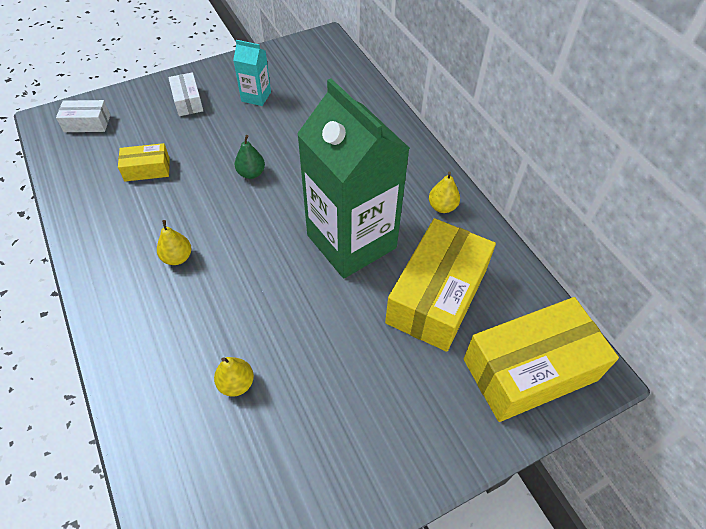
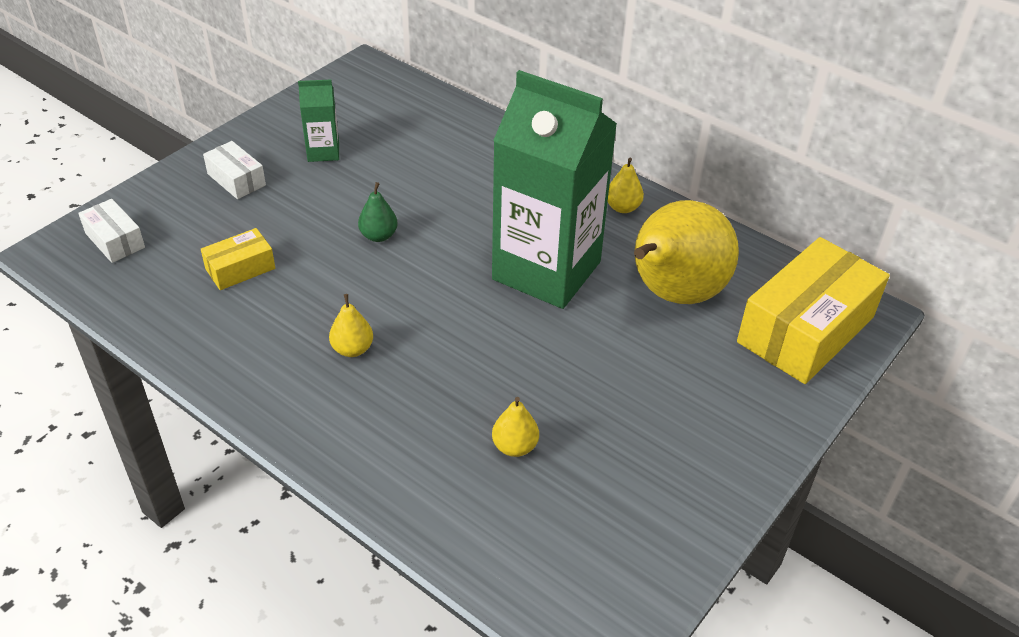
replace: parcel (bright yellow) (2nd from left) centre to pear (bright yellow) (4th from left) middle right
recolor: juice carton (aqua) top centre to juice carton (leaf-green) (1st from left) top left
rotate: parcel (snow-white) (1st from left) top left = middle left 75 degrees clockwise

________________

**TASK ITEM**:
Without the pictures, write out the whole listing above exactly as it appears.

**EXERCISE OUTPUT**:
replace: parcel (bright yellow) (2nd from left) centre to pear (bright yellow) (4th from left) middle right
recolor: juice carton (aqua) top centre to juice carton (leaf-green) (1st from left) top left
rotate: parcel (snow-white) (1st from left) top left = middle left 75 degrees clockwise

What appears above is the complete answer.